Required action:
The stretch from the line with "D1: zener 3.3V" through the line with "R7: 1.3k (SIG12, SIG17) -> 750 (SIG12, SIG17)" in the records below: write it out exactly, and nothing else.

Record set:
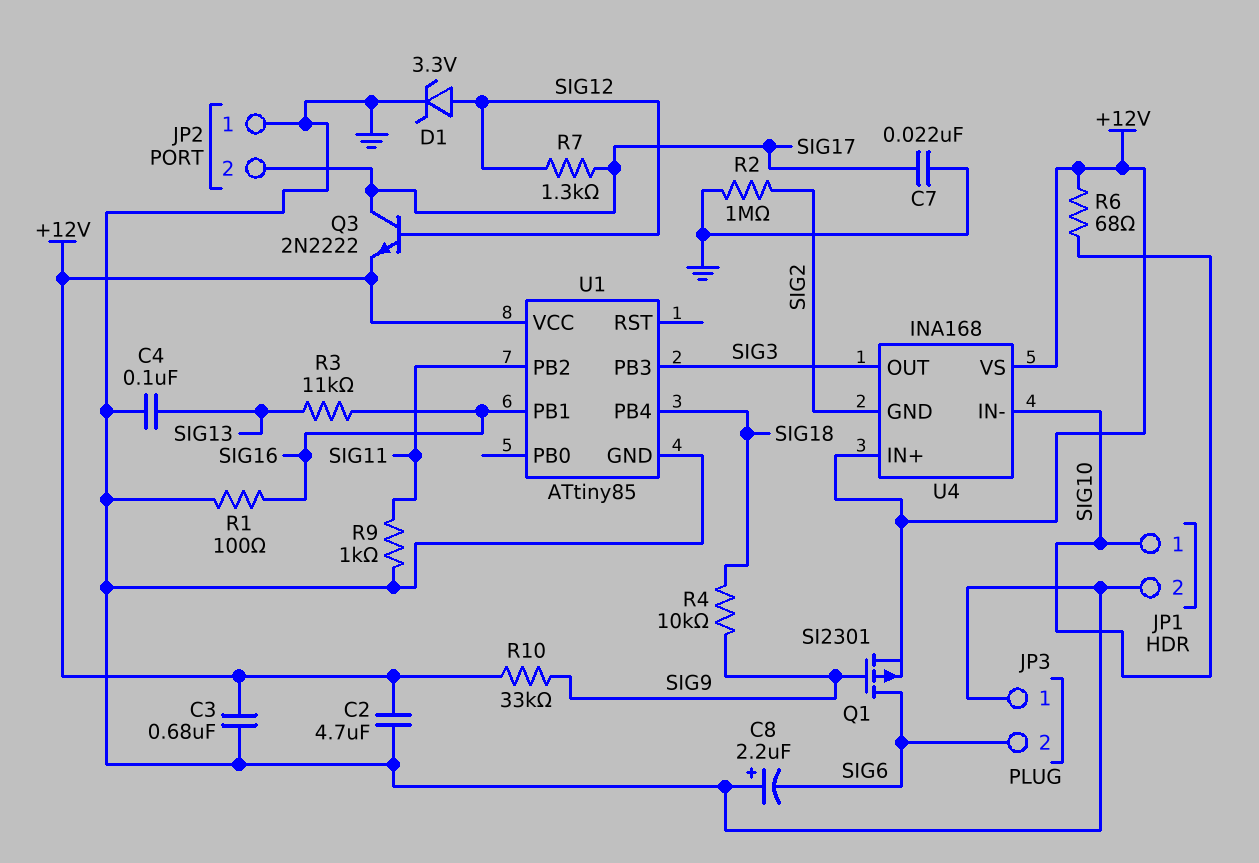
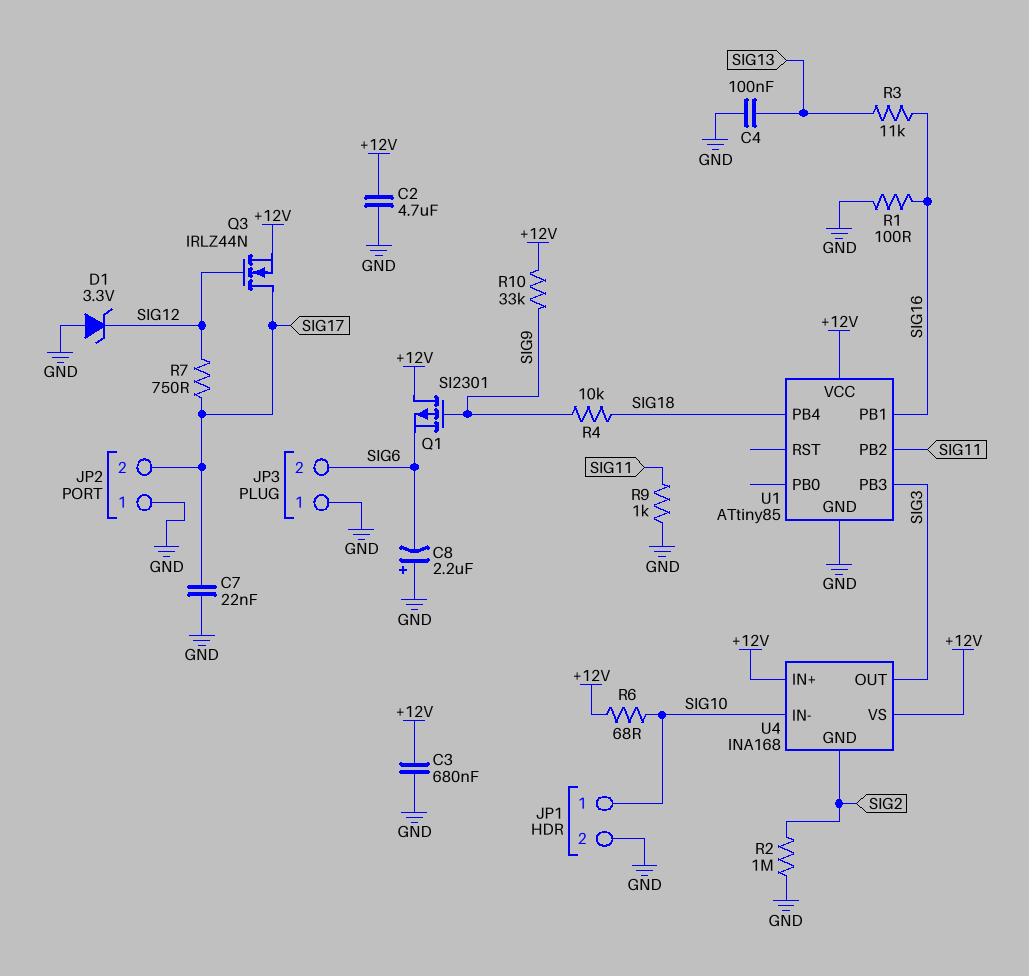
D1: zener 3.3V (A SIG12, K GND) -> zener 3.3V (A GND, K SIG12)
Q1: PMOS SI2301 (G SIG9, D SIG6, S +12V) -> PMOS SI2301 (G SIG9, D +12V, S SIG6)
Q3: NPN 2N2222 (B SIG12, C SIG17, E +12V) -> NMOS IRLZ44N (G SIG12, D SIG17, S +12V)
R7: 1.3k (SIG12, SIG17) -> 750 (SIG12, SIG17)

* * *

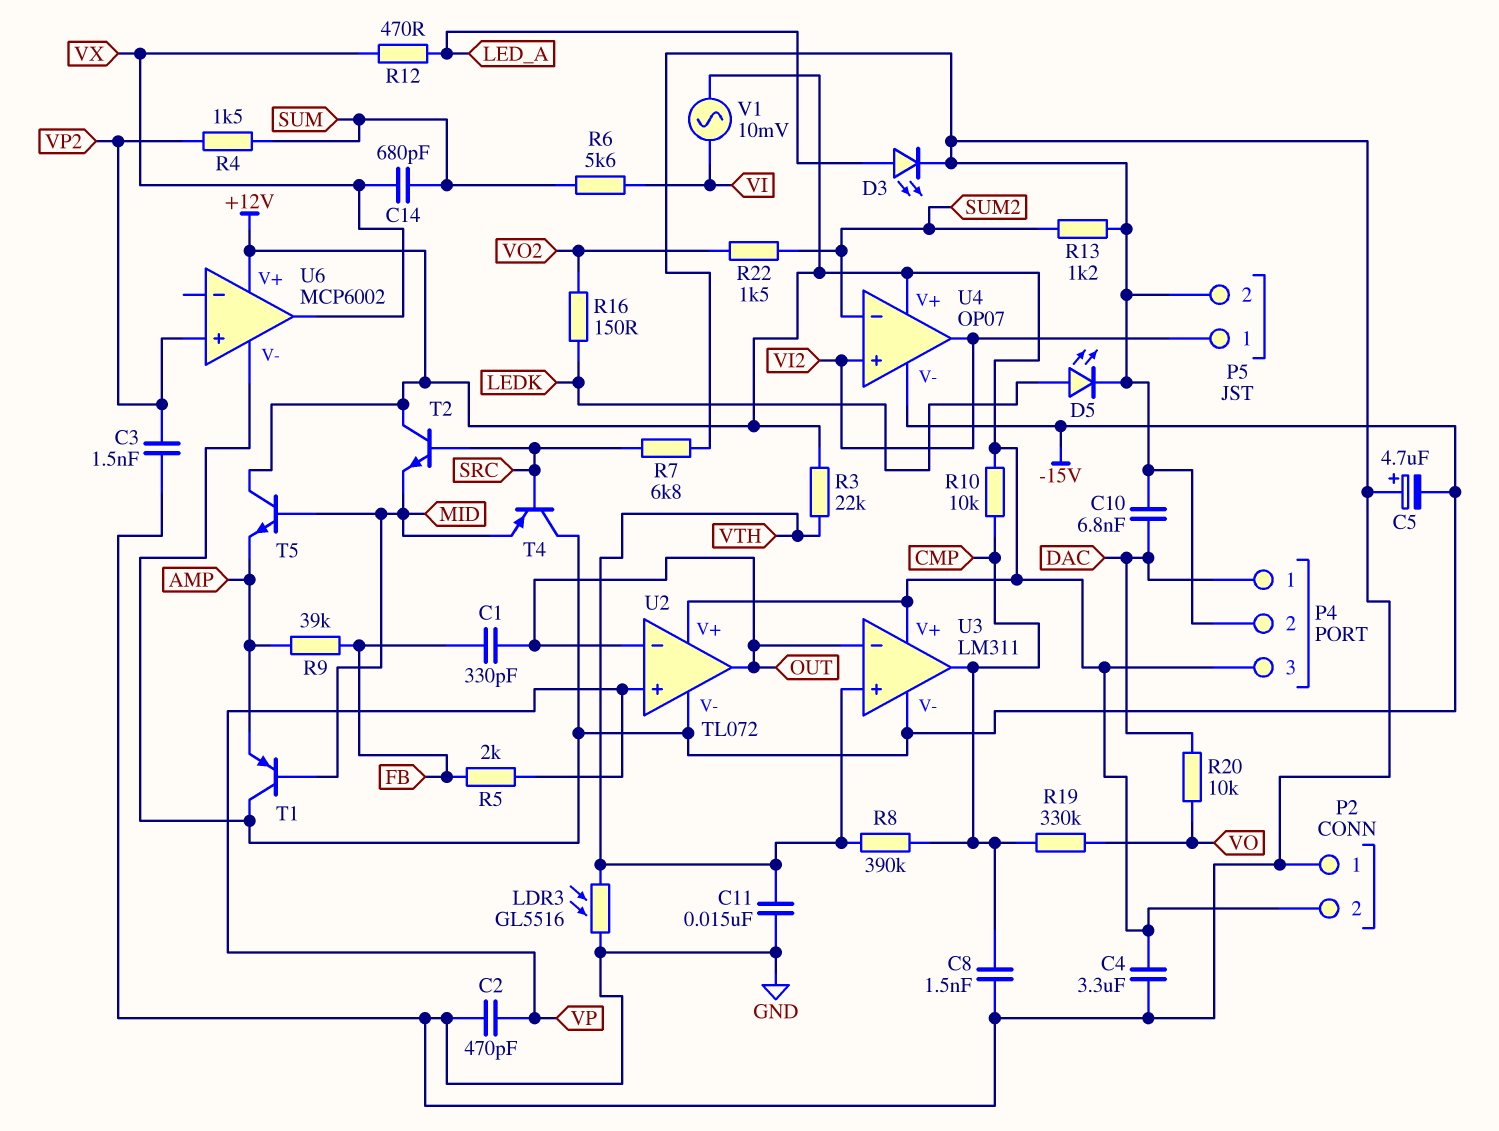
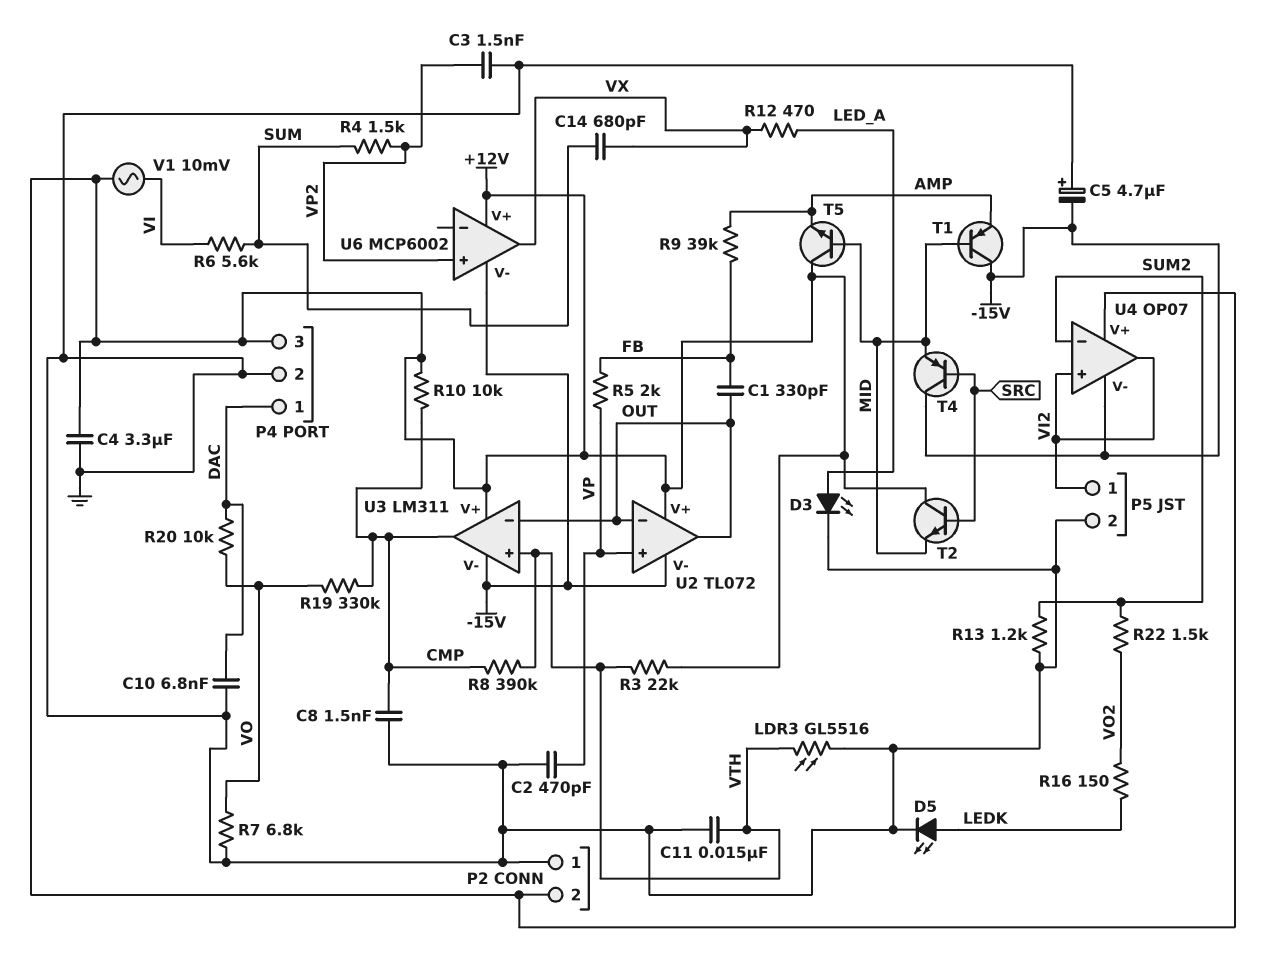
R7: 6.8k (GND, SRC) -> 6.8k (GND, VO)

Solution to this task:
D1: zener 3.3V (A SIG12, K GND) -> zener 3.3V (A GND, K SIG12)
Q1: PMOS SI2301 (G SIG9, D SIG6, S +12V) -> PMOS SI2301 (G SIG9, D +12V, S SIG6)
Q3: NPN 2N2222 (B SIG12, C SIG17, E +12V) -> NMOS IRLZ44N (G SIG12, D SIG17, S +12V)
R7: 1.3k (SIG12, SIG17) -> 750 (SIG12, SIG17)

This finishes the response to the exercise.